▸ Task description
Count every line of the listing where the string "brown" occurs, and reply with the count alone.

▸ Task material
*** Block opens ***

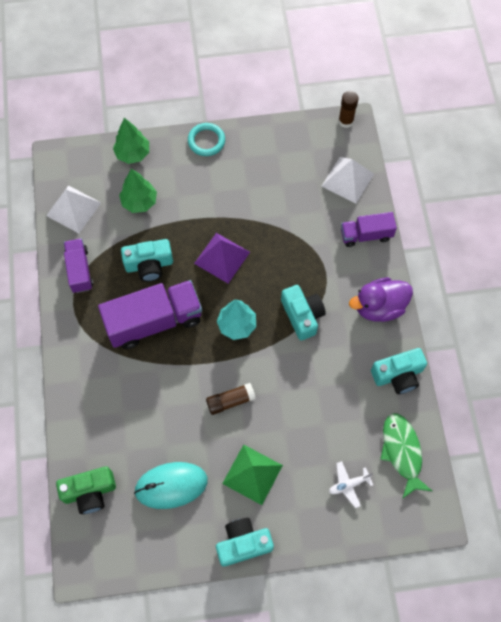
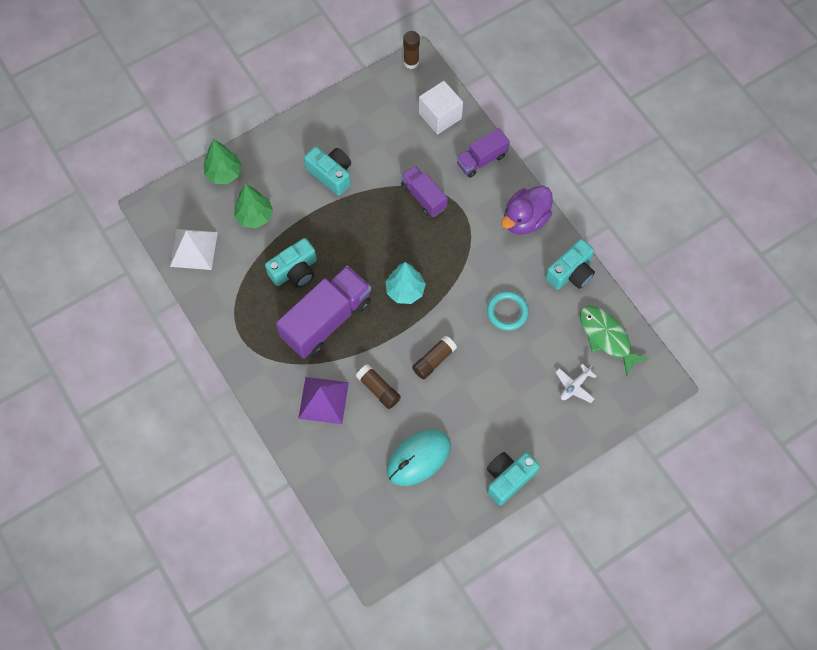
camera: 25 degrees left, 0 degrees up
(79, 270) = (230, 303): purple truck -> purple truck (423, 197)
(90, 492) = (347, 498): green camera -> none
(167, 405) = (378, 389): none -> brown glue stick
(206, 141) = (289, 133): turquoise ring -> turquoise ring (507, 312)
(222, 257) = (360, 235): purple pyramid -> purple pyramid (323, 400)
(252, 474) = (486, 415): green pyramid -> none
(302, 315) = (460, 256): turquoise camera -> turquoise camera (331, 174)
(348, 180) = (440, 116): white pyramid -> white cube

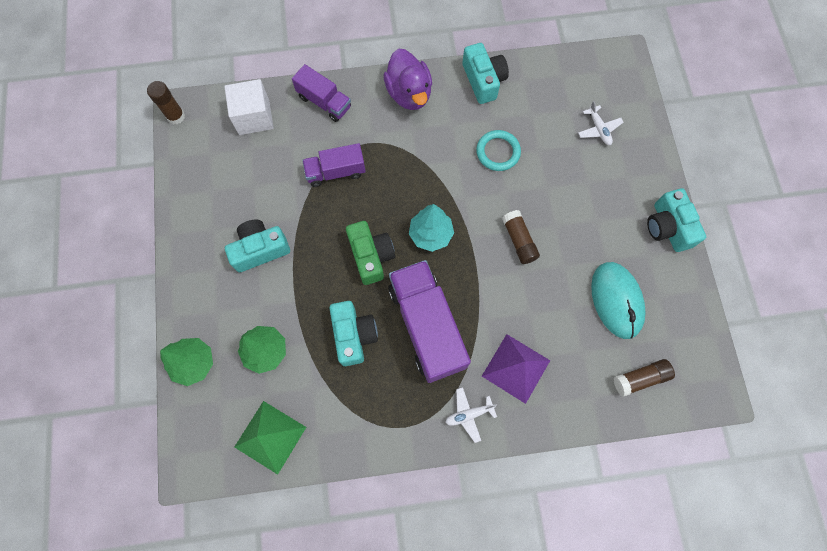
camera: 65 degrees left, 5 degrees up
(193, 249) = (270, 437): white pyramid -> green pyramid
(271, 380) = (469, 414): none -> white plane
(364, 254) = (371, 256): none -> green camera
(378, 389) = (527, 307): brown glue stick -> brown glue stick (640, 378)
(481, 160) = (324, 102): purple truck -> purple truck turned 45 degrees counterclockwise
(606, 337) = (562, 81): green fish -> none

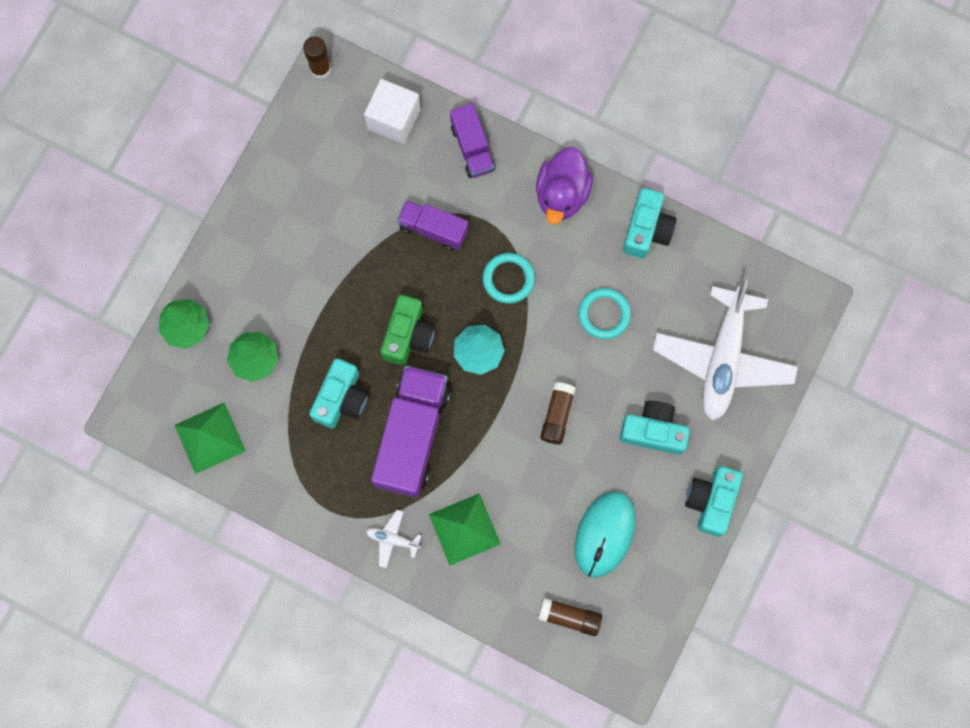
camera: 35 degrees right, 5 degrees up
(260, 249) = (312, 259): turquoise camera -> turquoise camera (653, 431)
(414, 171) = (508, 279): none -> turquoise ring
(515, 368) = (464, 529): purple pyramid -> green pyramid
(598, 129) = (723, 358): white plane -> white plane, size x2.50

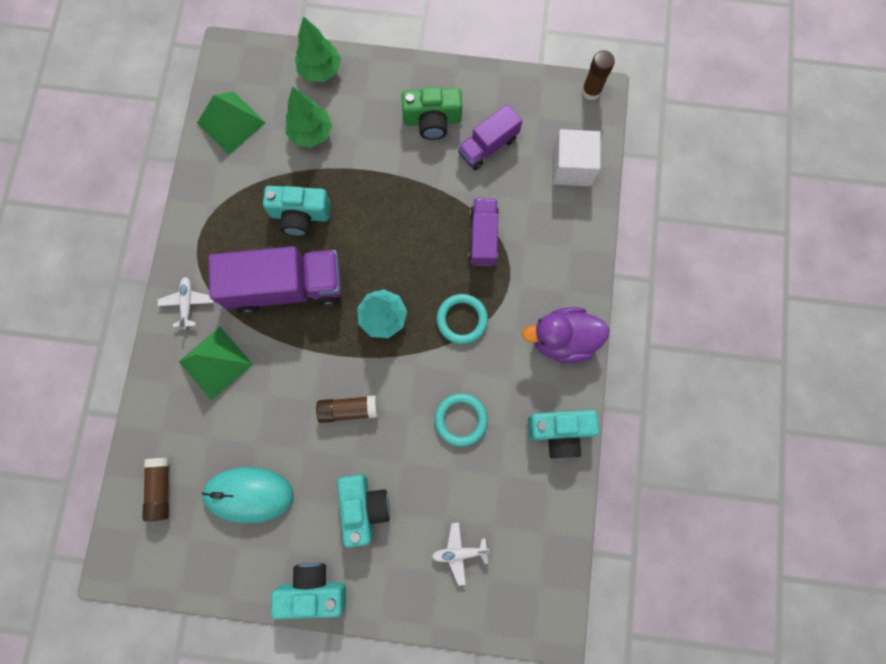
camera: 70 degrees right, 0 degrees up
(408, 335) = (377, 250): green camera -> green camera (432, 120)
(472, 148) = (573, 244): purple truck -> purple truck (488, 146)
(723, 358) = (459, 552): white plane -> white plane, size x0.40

*** Block closes ***
*** Block opens ***

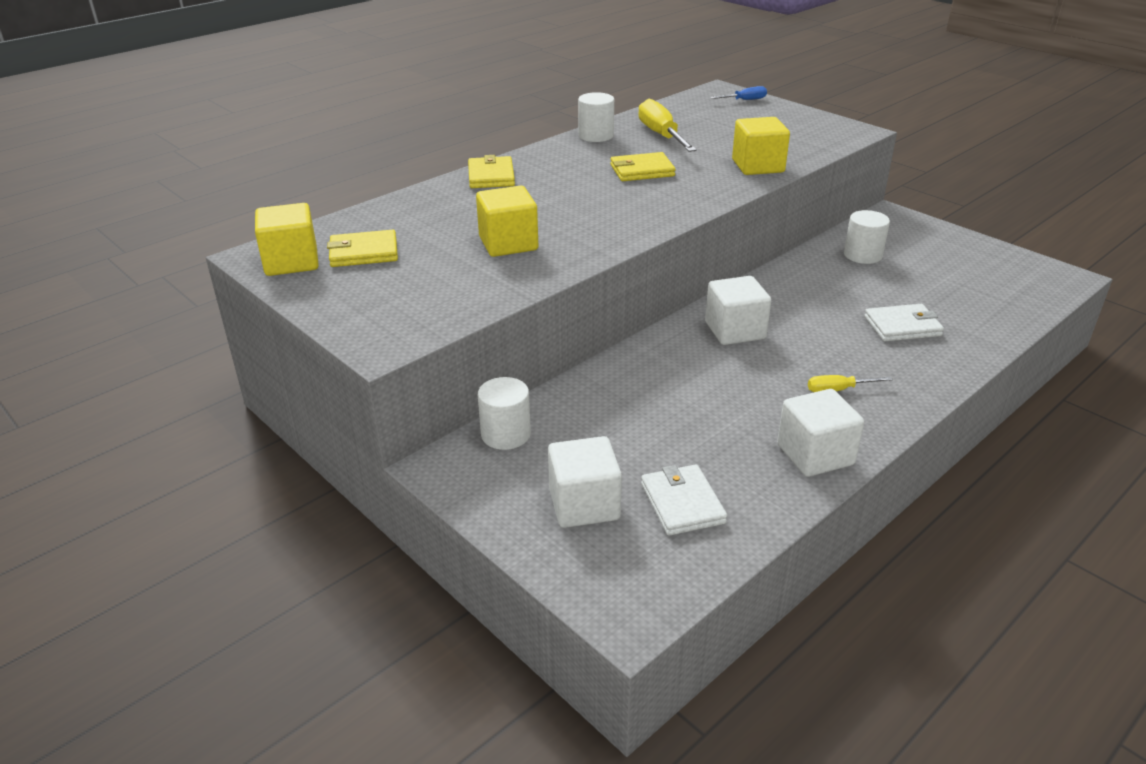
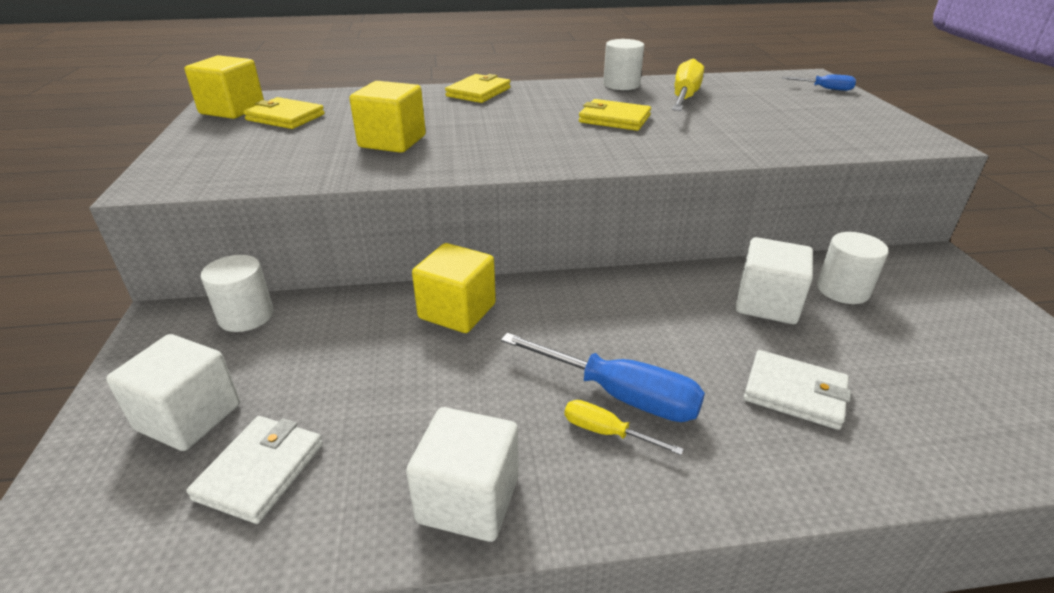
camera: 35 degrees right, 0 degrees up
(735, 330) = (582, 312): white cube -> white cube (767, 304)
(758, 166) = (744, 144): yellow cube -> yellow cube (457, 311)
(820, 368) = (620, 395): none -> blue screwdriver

*** Block closes ***

▸ Exercise solution
2